**Work to complete:** Starting with the line that has "orange triangle: (93, 213)" and finishing with the line that has "purple line: (83, 82) -> (84, 81), moved", set down each line below exactly. Pictures are not copied.

**Given information:**
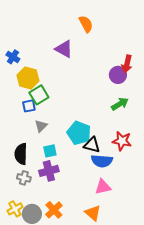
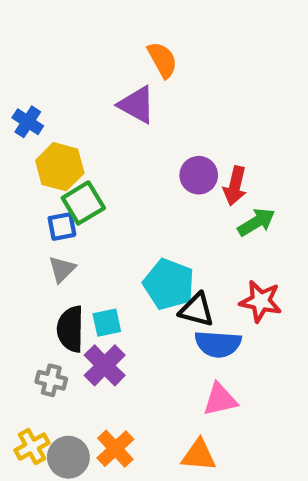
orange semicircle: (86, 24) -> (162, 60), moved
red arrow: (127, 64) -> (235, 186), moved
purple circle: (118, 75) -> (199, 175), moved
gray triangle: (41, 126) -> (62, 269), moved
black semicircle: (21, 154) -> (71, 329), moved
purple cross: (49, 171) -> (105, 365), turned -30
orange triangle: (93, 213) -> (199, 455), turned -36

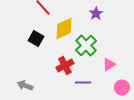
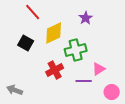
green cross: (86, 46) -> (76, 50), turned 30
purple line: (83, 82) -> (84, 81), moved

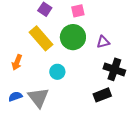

---

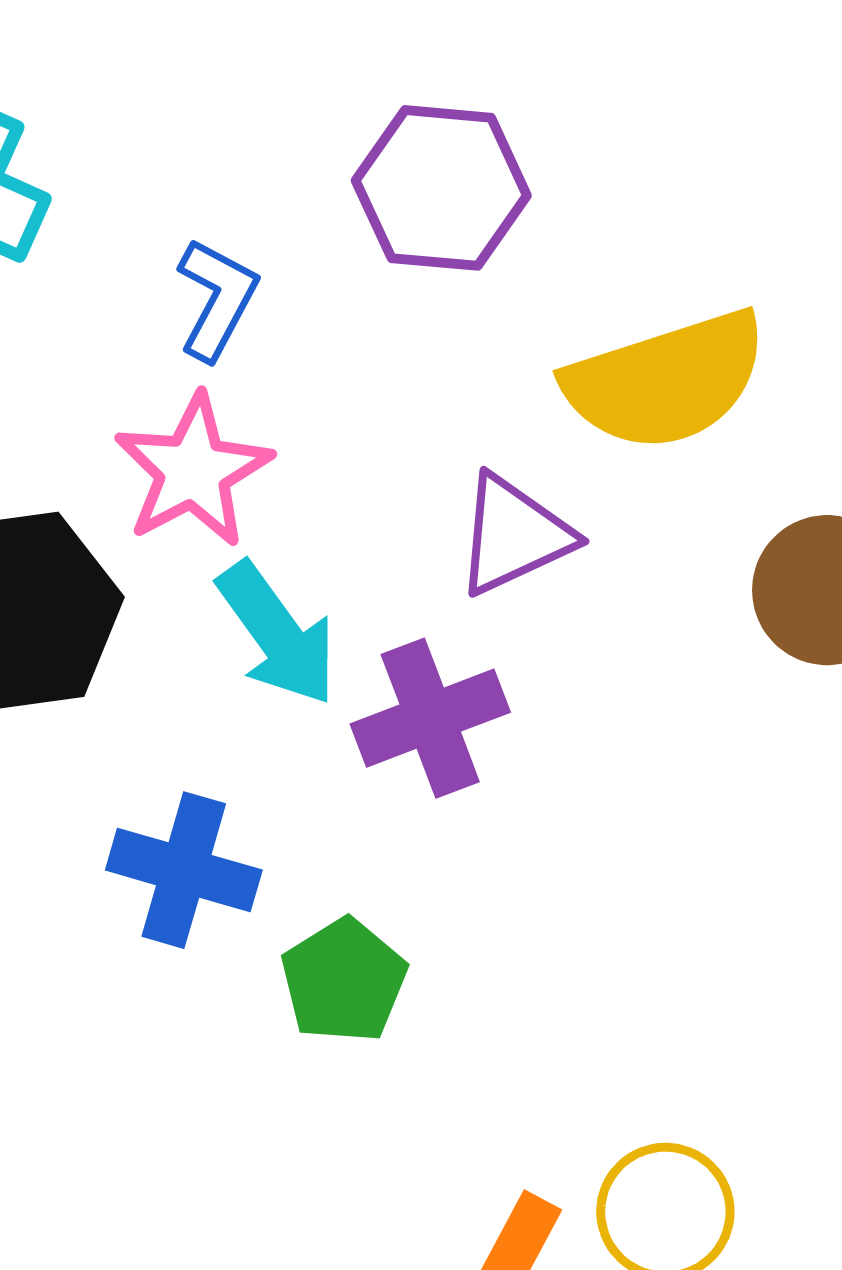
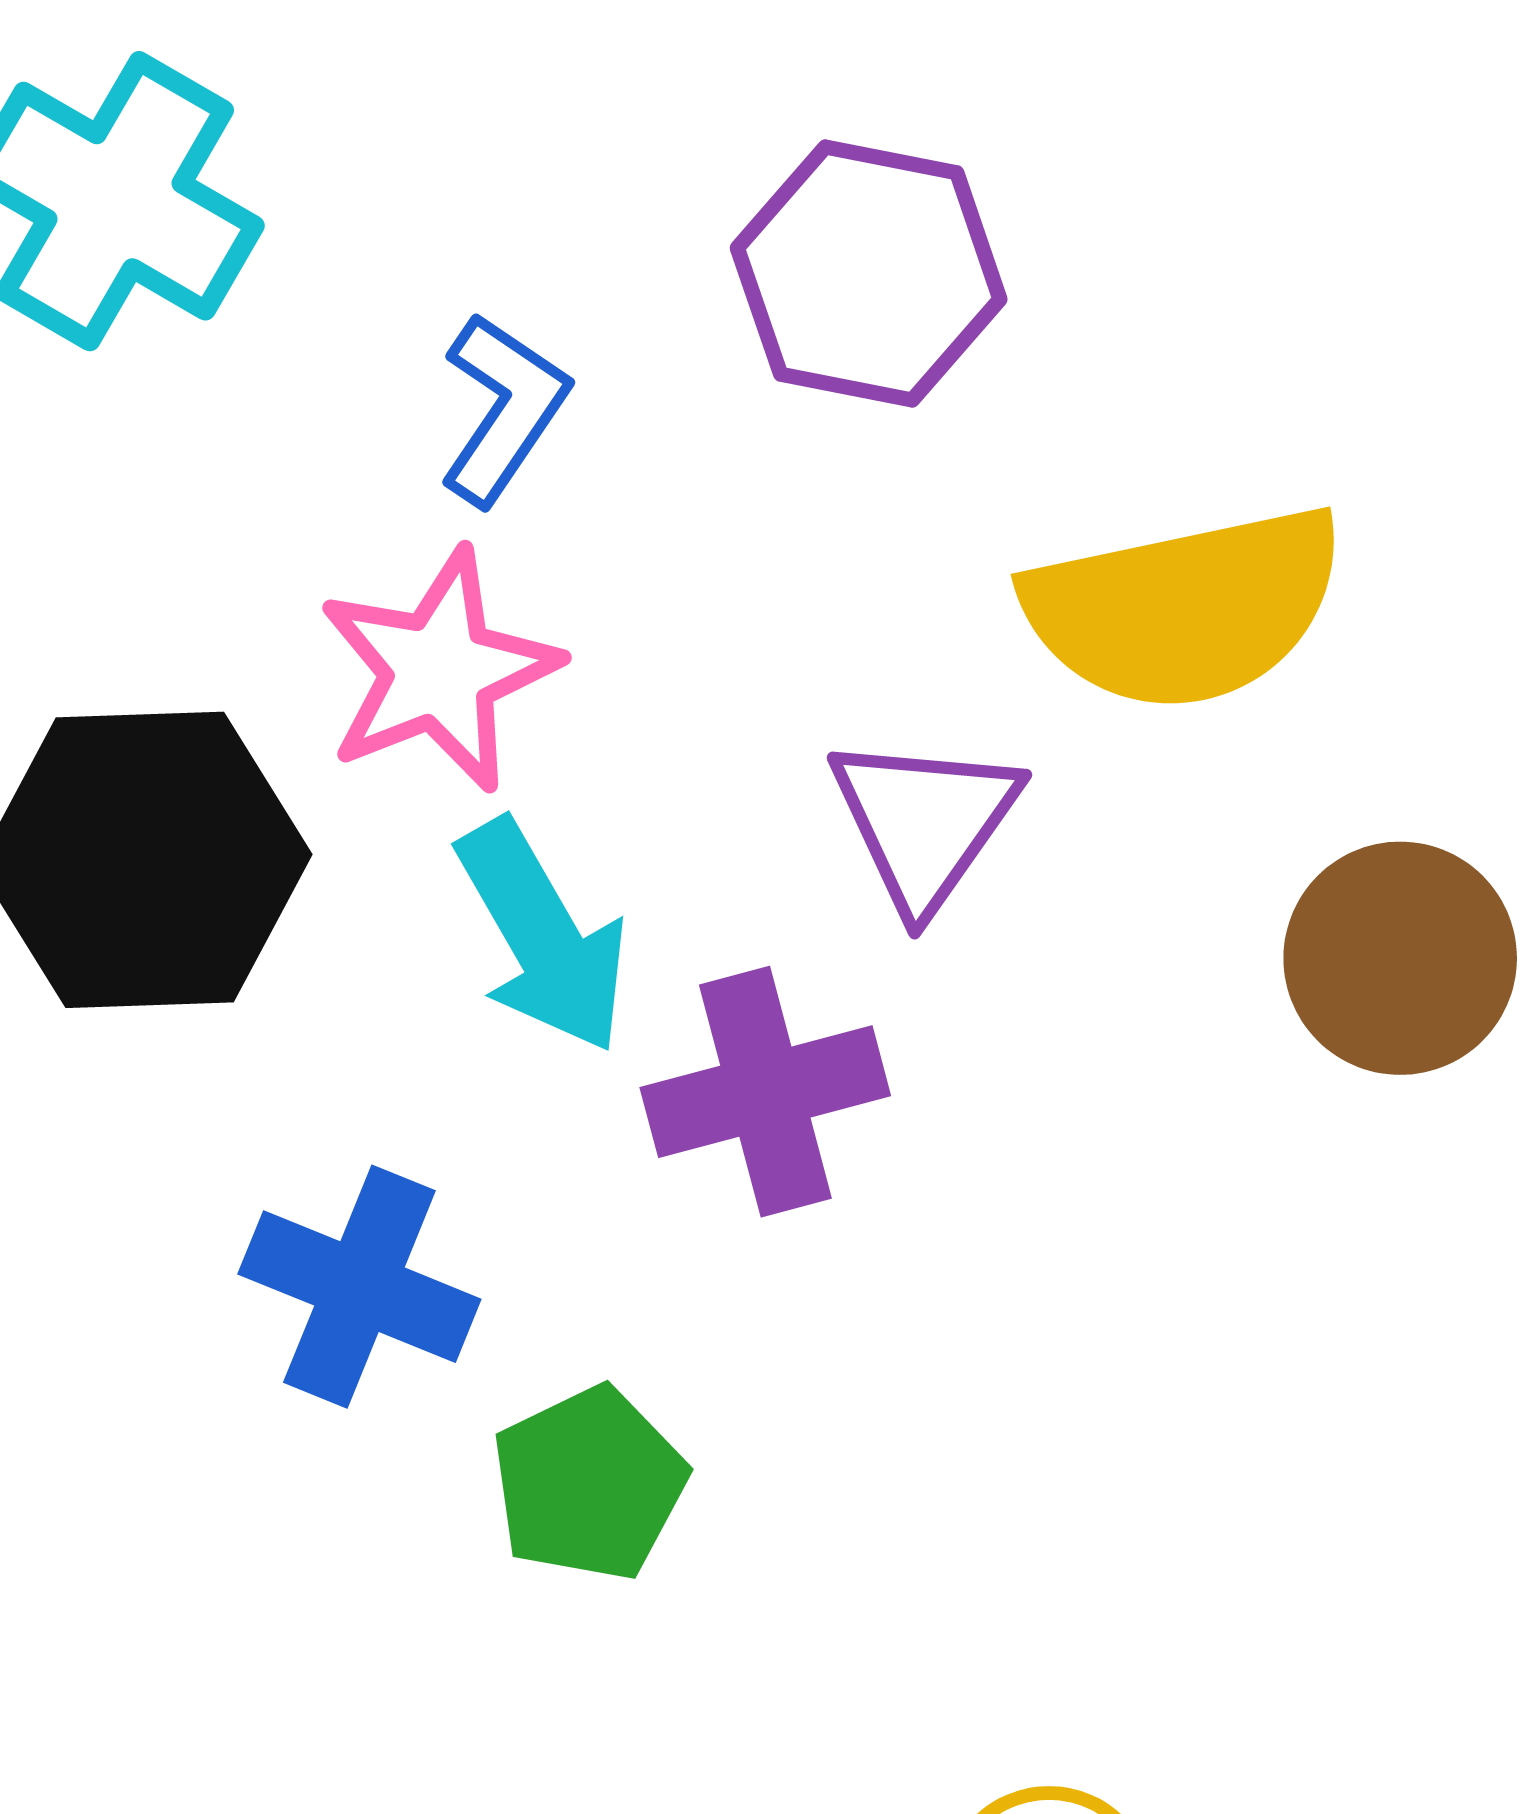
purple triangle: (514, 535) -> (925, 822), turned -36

**Written answer:**
orange triangle: (93, 213) -> (199, 455), turned -36

green cross: (86, 46) -> (76, 50), turned 30
purple line: (83, 82) -> (84, 81), moved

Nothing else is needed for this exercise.